**Task to carry out:** Word for word, restate the lines of the material below from its first line through the one containing "black star: moved 4 px up". Omit the rest.

**Dataset records:**
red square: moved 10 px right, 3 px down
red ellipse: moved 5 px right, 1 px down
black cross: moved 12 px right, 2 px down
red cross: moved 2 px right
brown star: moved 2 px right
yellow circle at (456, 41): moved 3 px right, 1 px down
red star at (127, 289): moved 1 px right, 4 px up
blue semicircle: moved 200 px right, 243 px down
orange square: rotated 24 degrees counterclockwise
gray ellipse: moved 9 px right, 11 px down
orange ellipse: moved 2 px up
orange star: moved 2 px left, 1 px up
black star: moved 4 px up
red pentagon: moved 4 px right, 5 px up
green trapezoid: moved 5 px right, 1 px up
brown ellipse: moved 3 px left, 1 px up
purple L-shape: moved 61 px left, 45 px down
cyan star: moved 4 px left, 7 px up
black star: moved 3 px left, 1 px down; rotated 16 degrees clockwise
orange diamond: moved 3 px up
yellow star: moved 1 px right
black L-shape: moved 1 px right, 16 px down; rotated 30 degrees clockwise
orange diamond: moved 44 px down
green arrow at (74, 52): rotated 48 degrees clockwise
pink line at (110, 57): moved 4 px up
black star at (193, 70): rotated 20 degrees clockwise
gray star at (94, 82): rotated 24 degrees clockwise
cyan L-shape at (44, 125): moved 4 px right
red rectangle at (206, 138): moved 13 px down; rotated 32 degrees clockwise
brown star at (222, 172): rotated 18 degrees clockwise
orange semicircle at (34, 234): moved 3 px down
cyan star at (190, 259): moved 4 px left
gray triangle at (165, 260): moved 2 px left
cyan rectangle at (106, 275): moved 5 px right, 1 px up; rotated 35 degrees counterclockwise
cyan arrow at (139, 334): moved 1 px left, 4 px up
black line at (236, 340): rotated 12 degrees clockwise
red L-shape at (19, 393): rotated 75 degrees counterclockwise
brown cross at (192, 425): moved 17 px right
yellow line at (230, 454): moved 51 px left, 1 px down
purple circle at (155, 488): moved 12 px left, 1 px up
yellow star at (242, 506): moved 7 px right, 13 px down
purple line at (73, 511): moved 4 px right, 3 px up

**Output below:**
red square: moved 10 px right, 3 px down
red ellipse: moved 5 px right, 1 px down
black cross: moved 12 px right, 2 px down
red cross: moved 2 px right
brown star: moved 2 px right
yellow circle at (456, 41): moved 3 px right, 1 px down
red star at (127, 289): moved 1 px right, 4 px up
blue semicircle: moved 200 px right, 243 px down
orange square: rotated 24 degrees counterclockwise
gray ellipse: moved 9 px right, 11 px down
orange ellipse: moved 2 px up
orange star: moved 2 px left, 1 px up
black star: moved 4 px up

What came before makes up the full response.